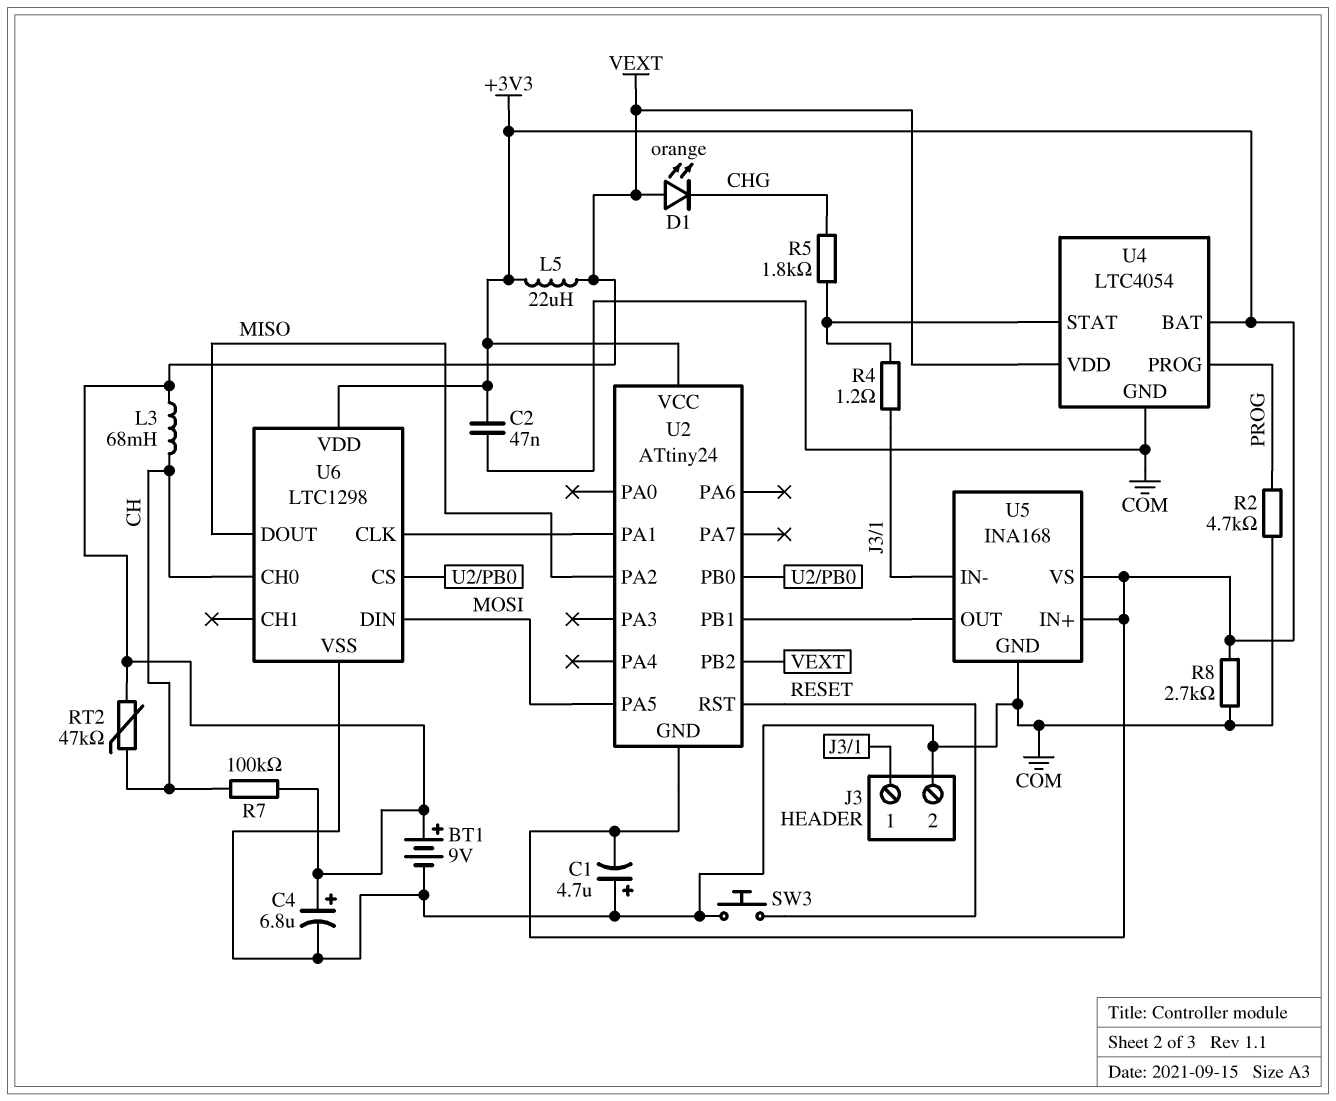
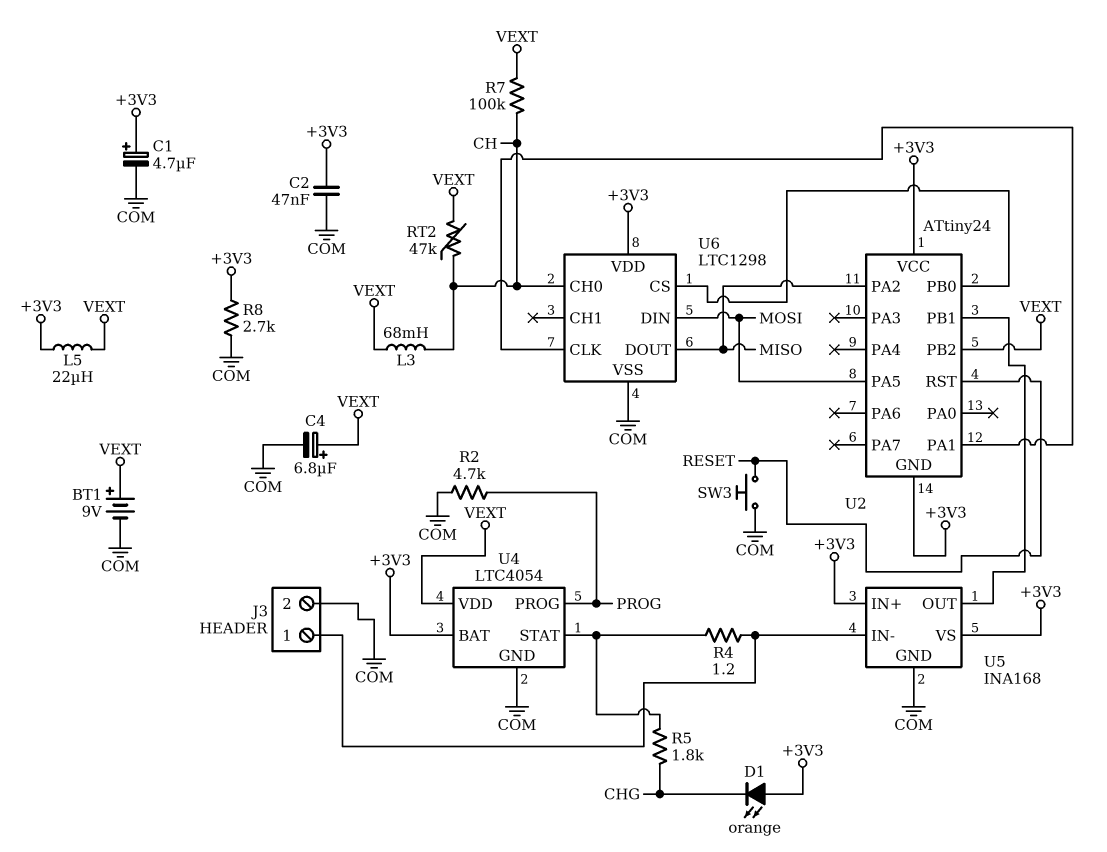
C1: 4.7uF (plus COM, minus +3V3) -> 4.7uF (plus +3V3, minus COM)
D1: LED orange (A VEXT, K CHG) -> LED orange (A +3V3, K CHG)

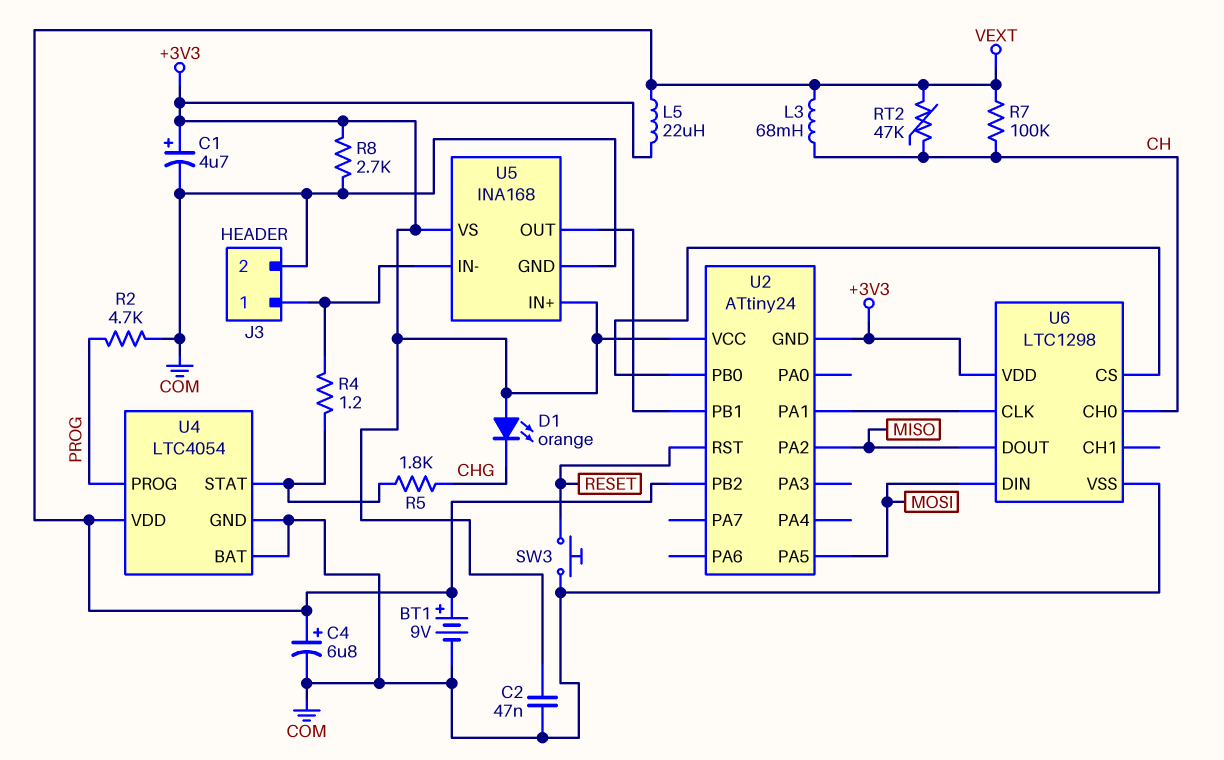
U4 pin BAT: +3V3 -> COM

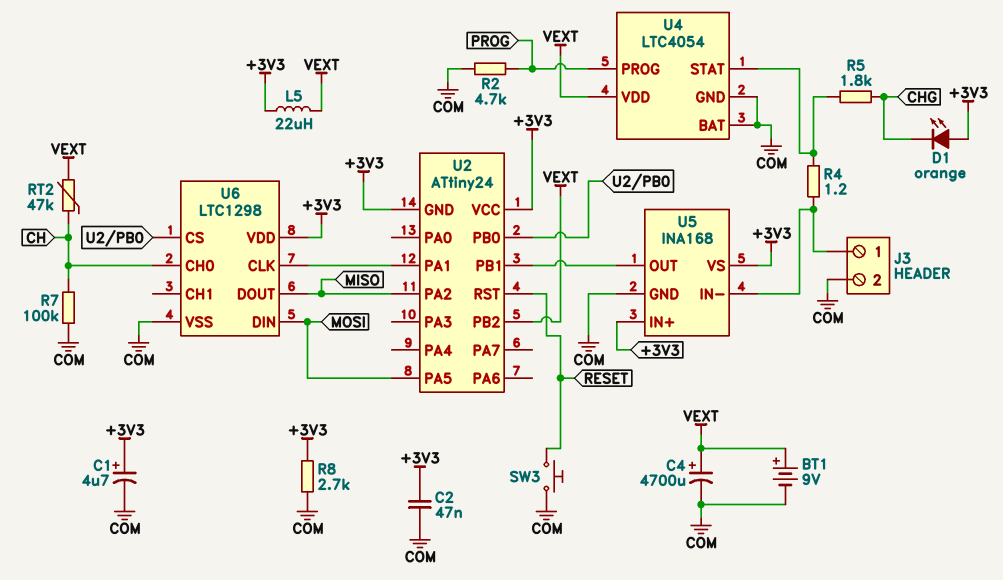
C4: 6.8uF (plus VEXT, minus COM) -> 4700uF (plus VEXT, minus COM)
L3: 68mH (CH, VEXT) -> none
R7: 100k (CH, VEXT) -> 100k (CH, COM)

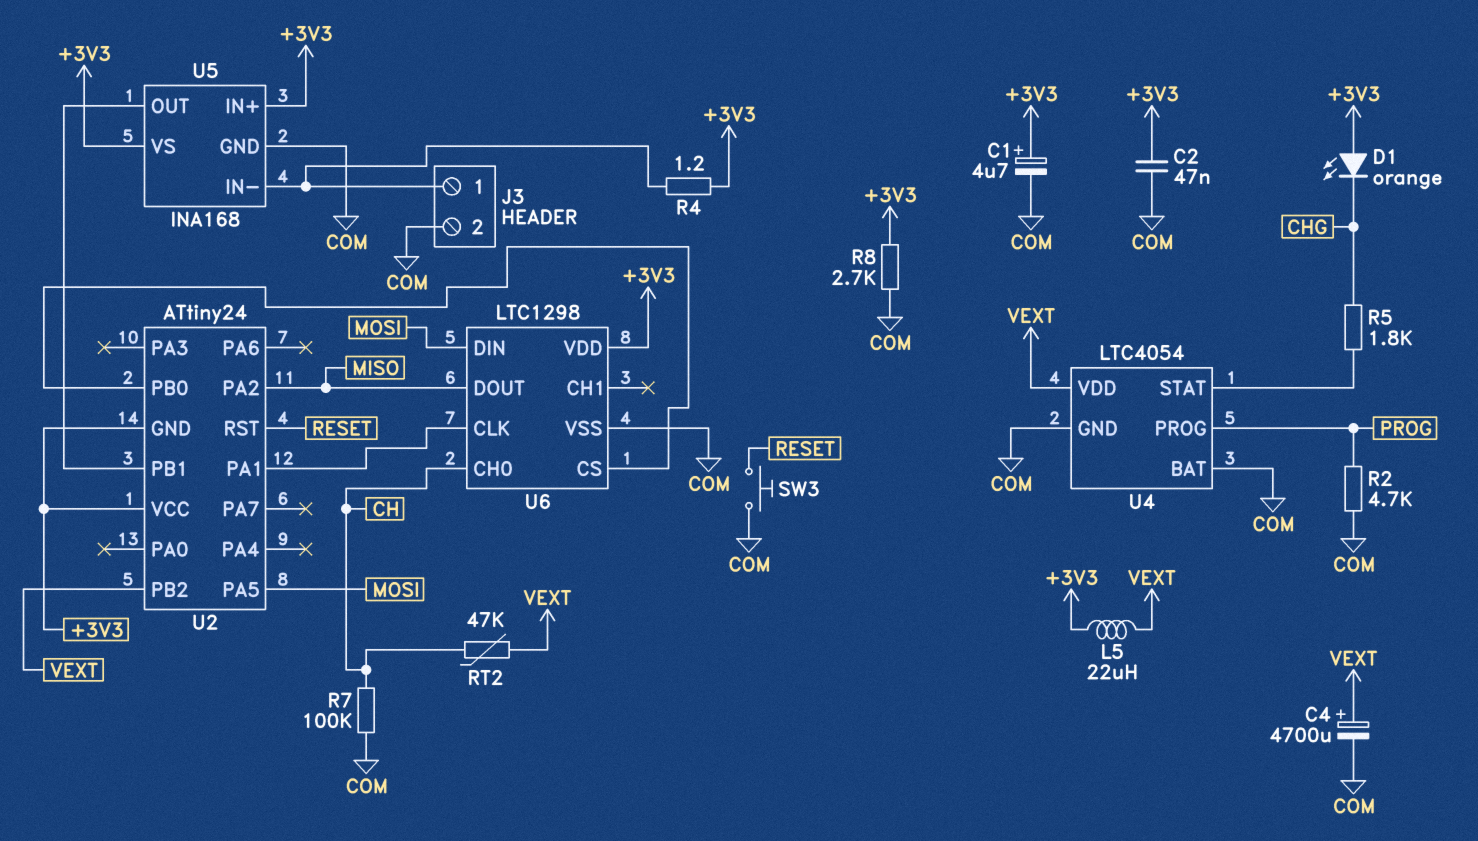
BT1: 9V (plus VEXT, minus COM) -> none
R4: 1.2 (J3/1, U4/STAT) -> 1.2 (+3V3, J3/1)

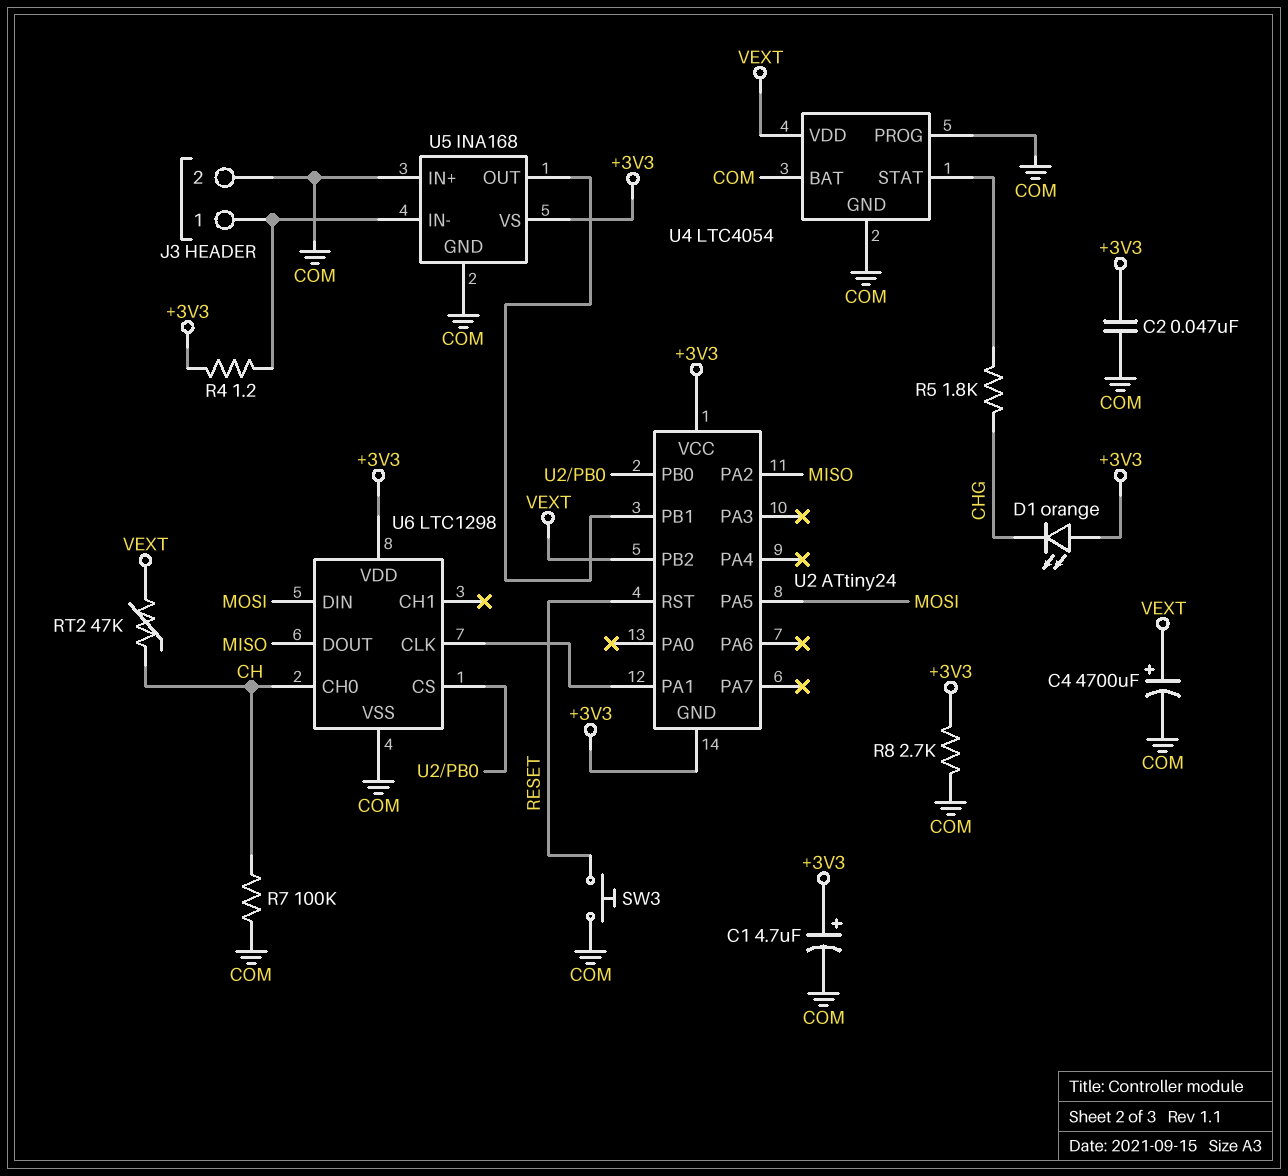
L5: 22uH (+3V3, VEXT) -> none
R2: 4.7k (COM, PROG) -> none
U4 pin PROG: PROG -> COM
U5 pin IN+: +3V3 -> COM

━━━━

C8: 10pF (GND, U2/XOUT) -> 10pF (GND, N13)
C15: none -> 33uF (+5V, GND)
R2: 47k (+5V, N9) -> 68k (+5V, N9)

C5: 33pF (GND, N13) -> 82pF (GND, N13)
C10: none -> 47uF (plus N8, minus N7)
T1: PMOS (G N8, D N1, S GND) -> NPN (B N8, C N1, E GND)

━━━━

● **Problem requirements**: Although the records hold pictures, the copy must not; give again exactly the lines from the one with "C1: 4.7uF (plus" through the one with "U5 pin IN+: +3V3 -> COM".

● **Response area**:
C1: 4.7uF (plus COM, minus +3V3) -> 4.7uF (plus +3V3, minus COM)
D1: LED orange (A VEXT, K CHG) -> LED orange (A +3V3, K CHG)

U4 pin BAT: +3V3 -> COM

C4: 6.8uF (plus VEXT, minus COM) -> 4700uF (plus VEXT, minus COM)
L3: 68mH (CH, VEXT) -> none
R7: 100k (CH, VEXT) -> 100k (CH, COM)

BT1: 9V (plus VEXT, minus COM) -> none
R4: 1.2 (J3/1, U4/STAT) -> 1.2 (+3V3, J3/1)

L5: 22uH (+3V3, VEXT) -> none
R2: 4.7k (COM, PROG) -> none
U4 pin PROG: PROG -> COM
U5 pin IN+: +3V3 -> COM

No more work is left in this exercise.